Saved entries
-------------------------
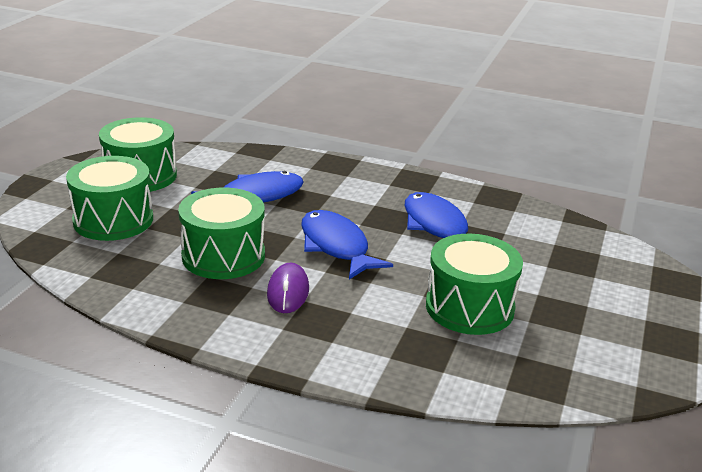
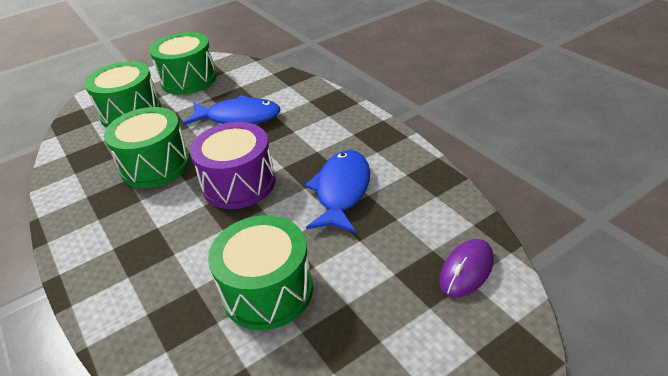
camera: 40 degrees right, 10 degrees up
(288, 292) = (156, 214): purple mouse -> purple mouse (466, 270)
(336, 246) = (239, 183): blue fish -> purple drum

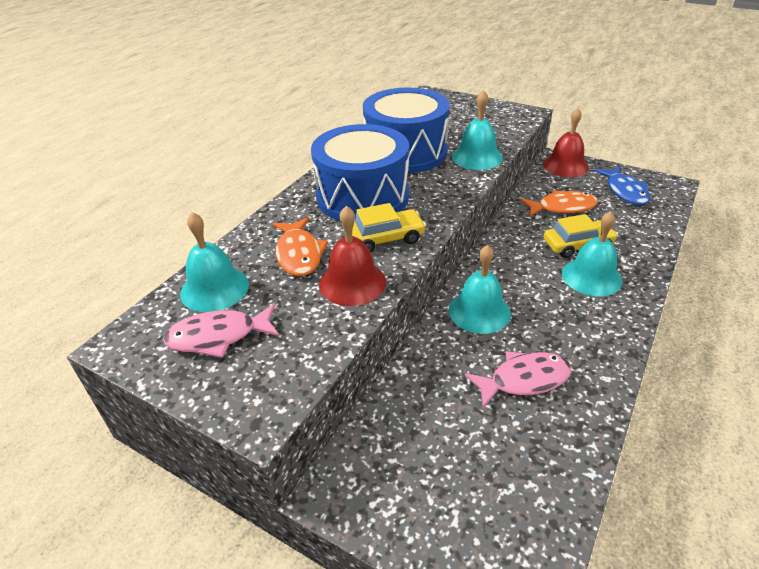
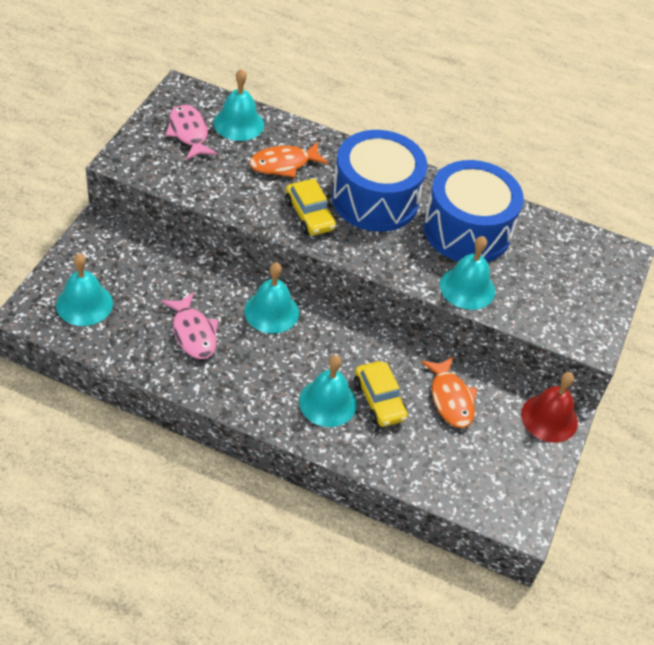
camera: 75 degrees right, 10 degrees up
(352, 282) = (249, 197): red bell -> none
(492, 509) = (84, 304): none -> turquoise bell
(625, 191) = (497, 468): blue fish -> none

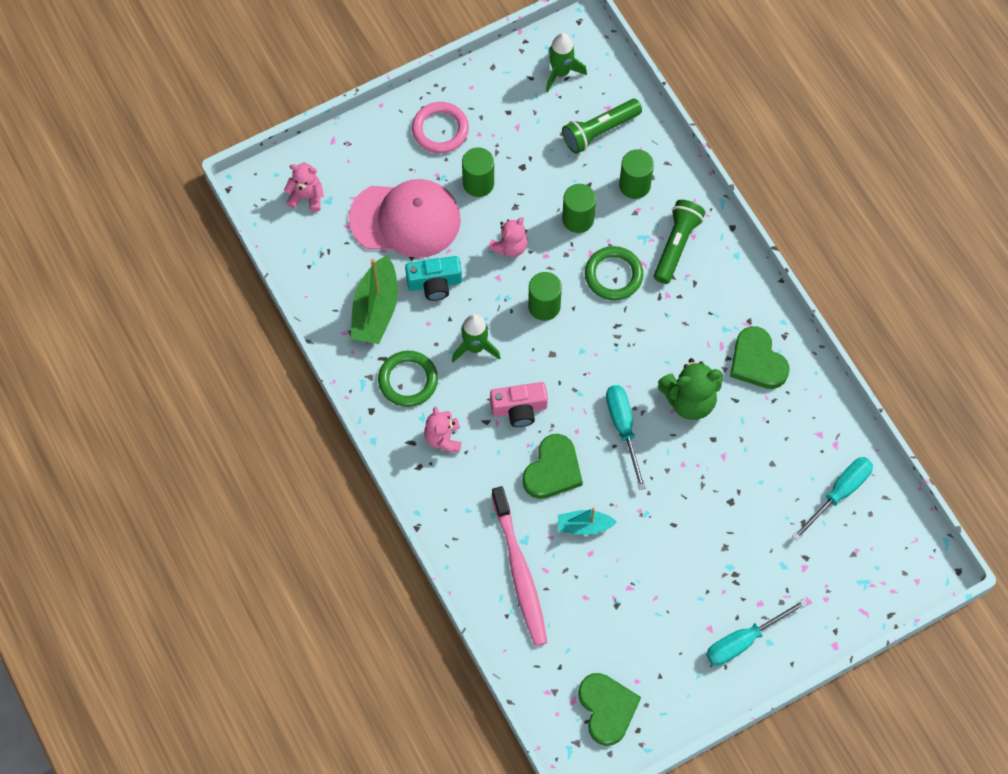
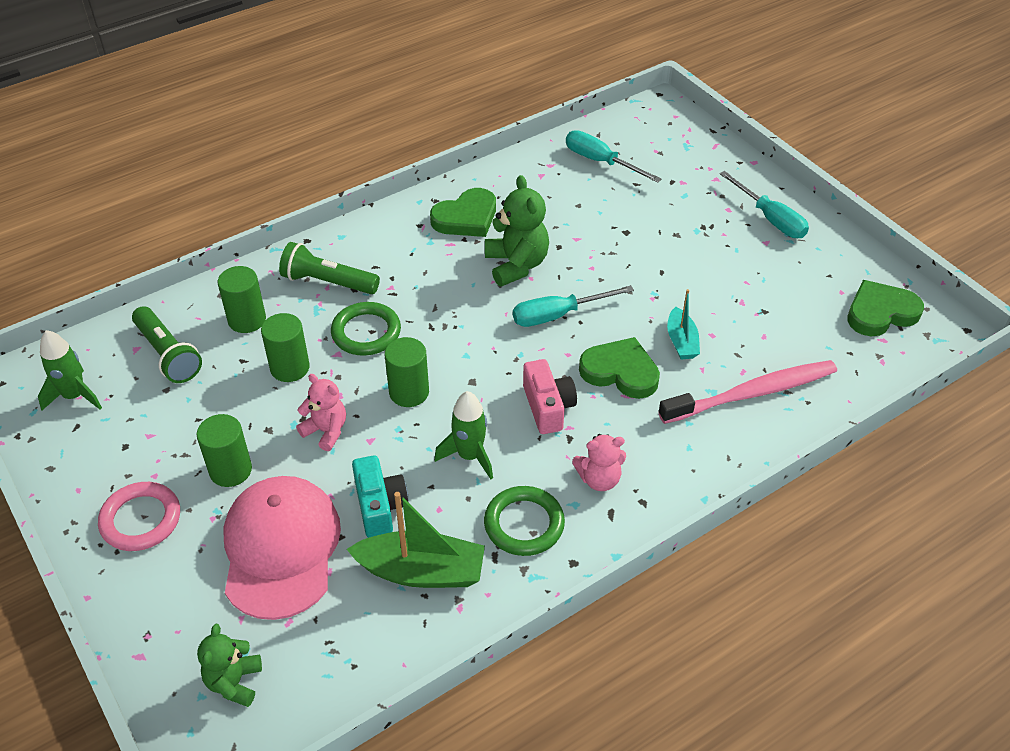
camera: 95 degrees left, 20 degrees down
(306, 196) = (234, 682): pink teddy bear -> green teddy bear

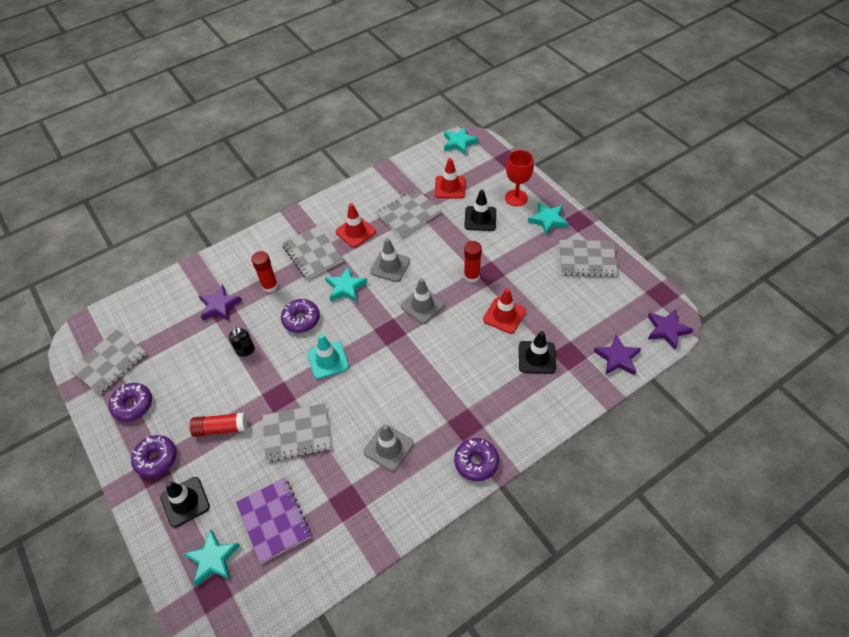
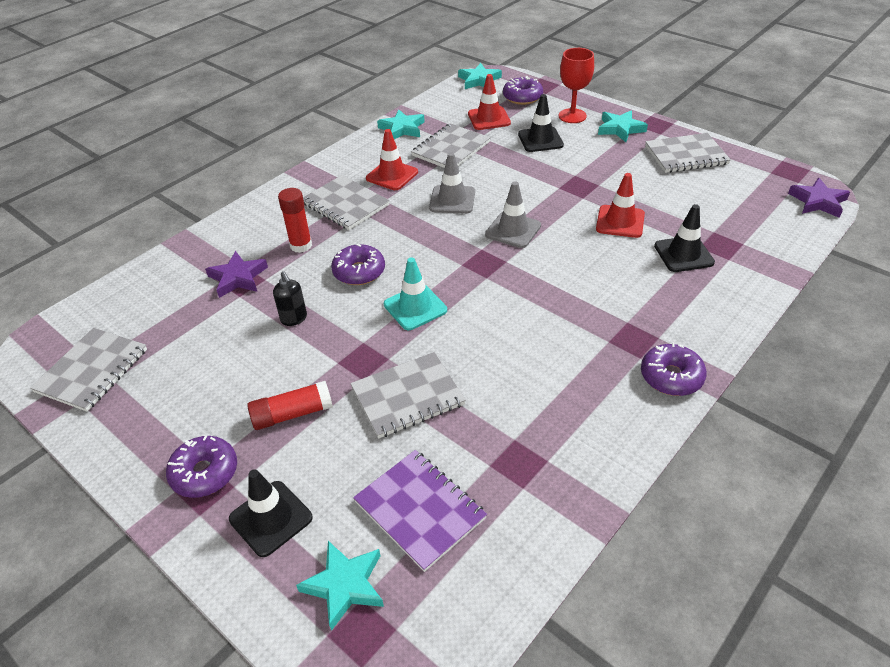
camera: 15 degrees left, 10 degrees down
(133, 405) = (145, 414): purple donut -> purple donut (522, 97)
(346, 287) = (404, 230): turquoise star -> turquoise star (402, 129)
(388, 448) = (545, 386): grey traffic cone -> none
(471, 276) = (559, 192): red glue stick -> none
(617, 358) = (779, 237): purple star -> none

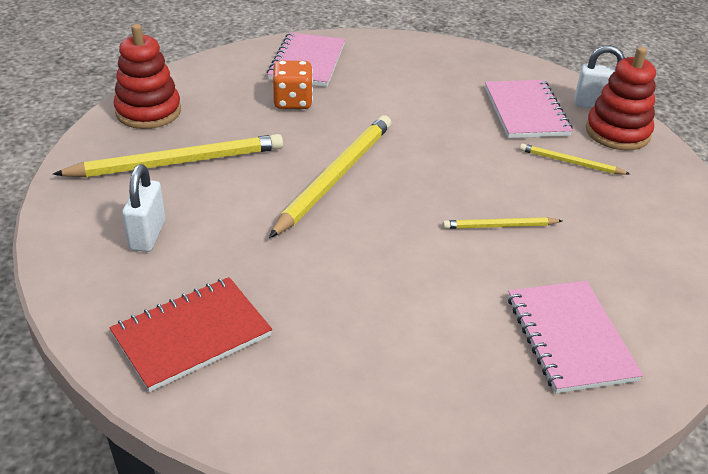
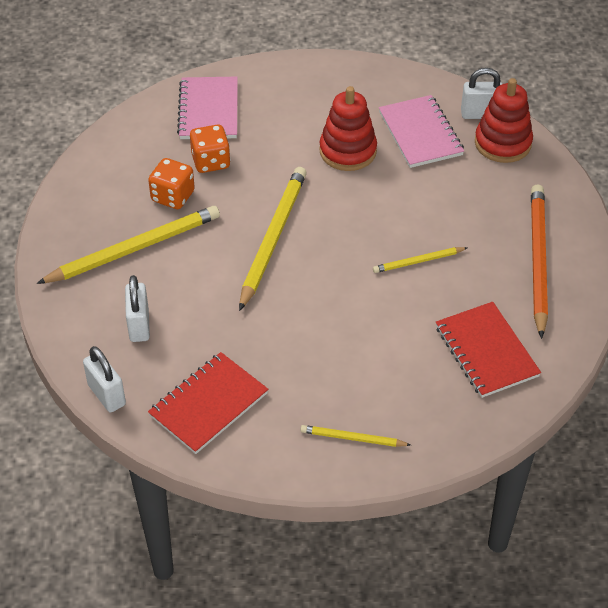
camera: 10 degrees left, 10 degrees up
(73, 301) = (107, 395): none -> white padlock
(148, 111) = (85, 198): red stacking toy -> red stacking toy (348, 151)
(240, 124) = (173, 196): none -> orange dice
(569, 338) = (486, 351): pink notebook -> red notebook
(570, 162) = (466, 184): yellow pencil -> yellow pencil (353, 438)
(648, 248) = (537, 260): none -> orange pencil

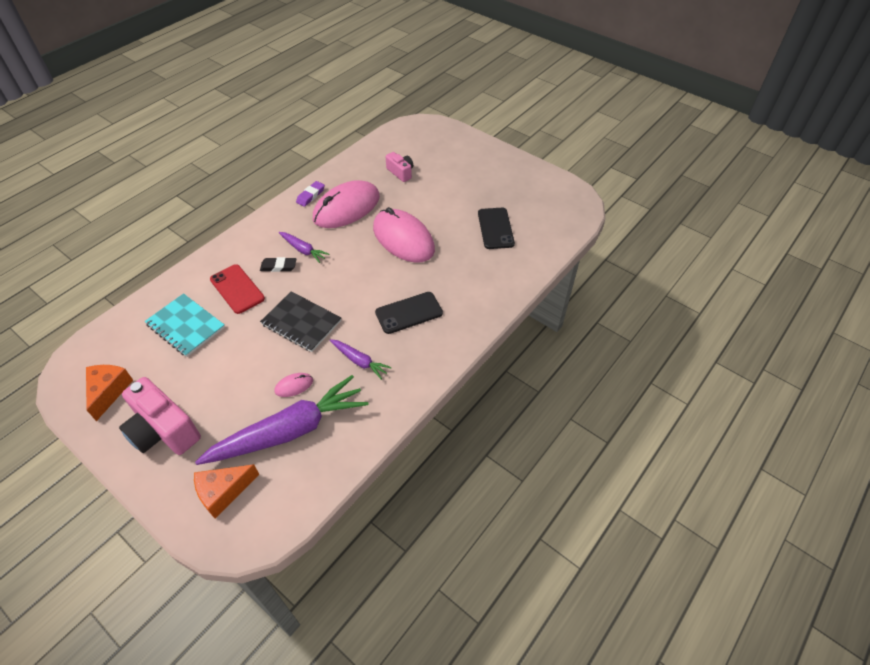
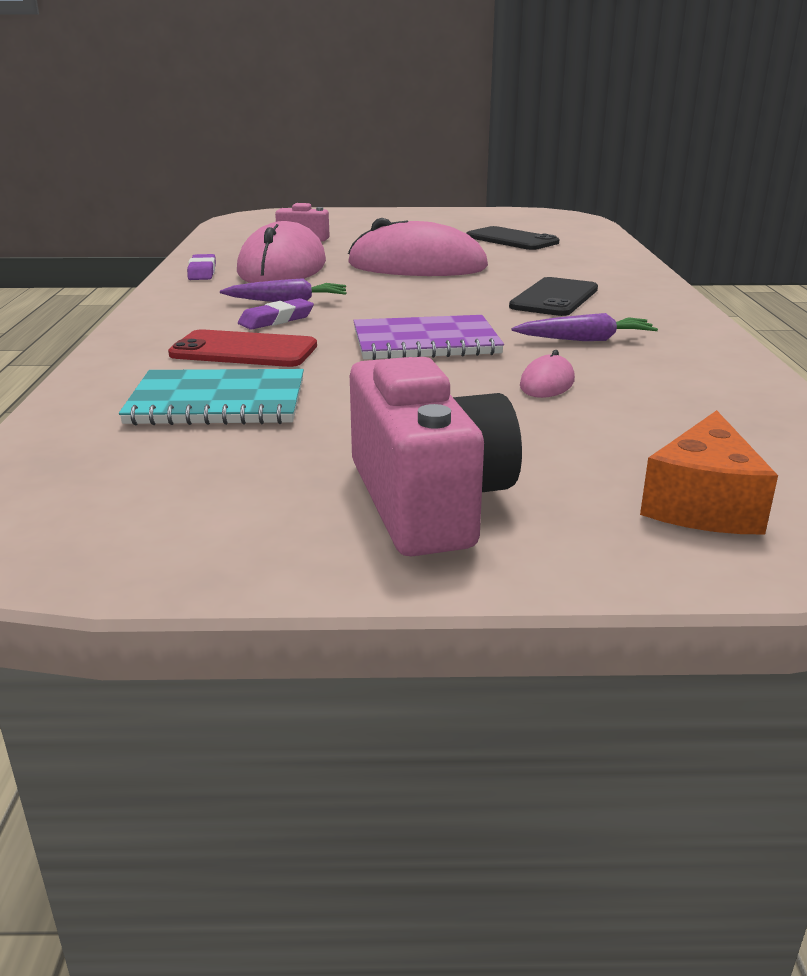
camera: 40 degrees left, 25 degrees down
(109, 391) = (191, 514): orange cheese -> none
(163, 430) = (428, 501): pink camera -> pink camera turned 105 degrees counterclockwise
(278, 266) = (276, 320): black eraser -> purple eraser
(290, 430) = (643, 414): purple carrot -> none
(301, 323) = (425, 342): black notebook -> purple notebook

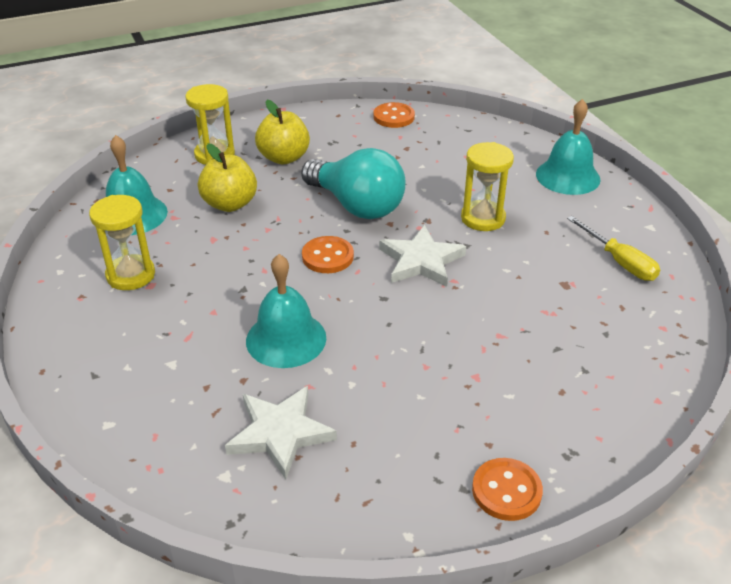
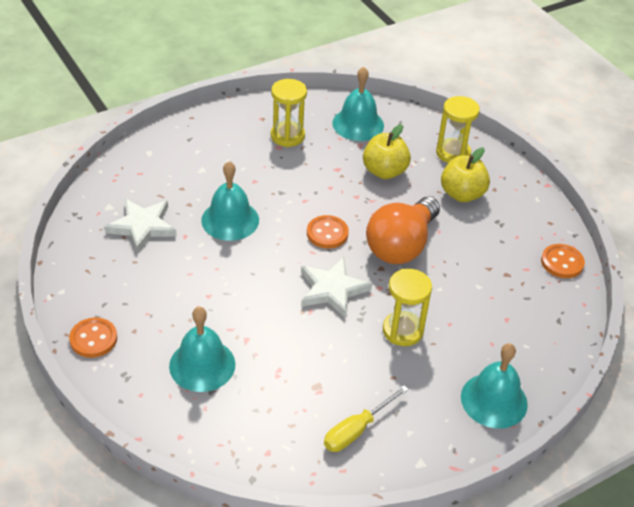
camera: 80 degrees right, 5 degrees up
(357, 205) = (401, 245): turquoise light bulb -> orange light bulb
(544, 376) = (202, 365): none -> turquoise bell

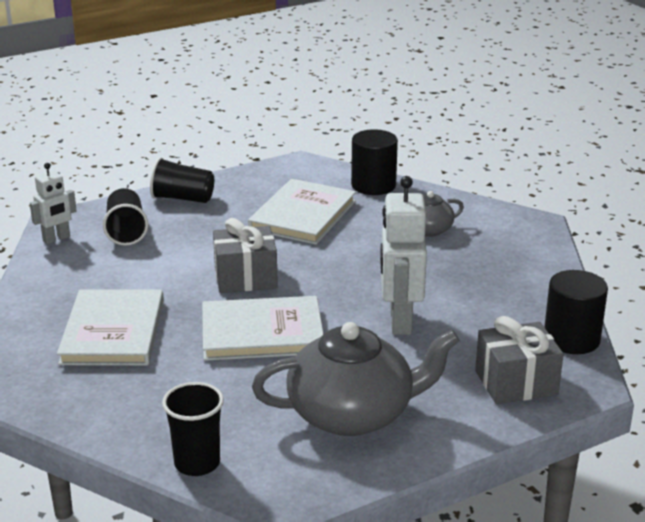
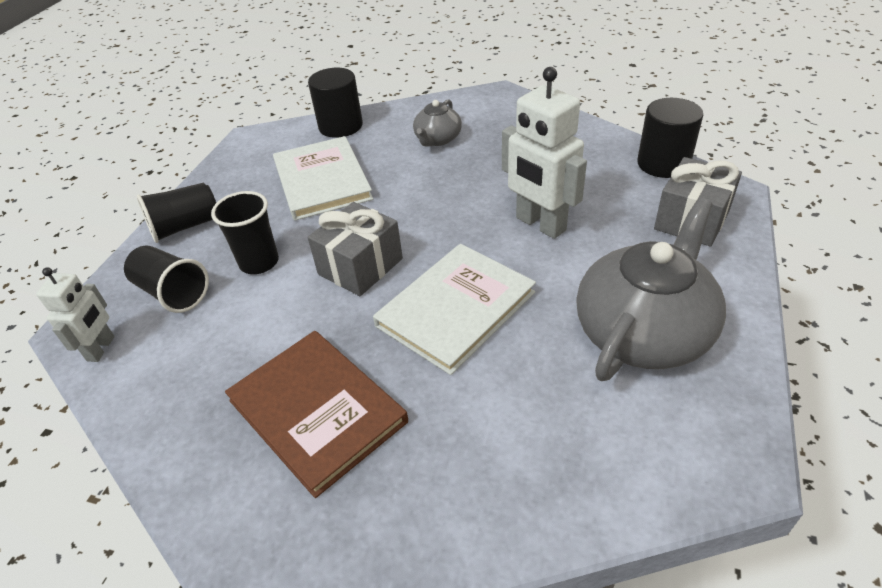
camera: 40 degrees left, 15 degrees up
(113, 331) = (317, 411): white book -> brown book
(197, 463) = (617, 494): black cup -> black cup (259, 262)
-------------------------
WHAT TO PRODUCE: Can the lines from the start of the records through the line with "(346, 287) = (404, 230): turquoise" be given again exactly, with the pictures left out?

FINISHED TASK:
camera: 40 degrees right, 10 degrees up
(288, 292) = (156, 214): purple mouse -> purple mouse (466, 270)
(336, 246) = (239, 183): blue fish -> purple drum

camera: 75 degrees right, 10 degrees up
(352, 282) = (249, 197): red bell -> none
(492, 509) = (84, 304): none -> turquoise bell
(625, 191) = (497, 468): blue fish -> none

camera: 95 degrees left, 20 degrees down
(306, 196) = (234, 682): pink teddy bear -> green teddy bear

camera: 15 degrees left, 10 degrees down
(133, 405) = (145, 414): purple donut -> purple donut (522, 97)
(346, 287) = (404, 230): turquoise star -> turquoise star (402, 129)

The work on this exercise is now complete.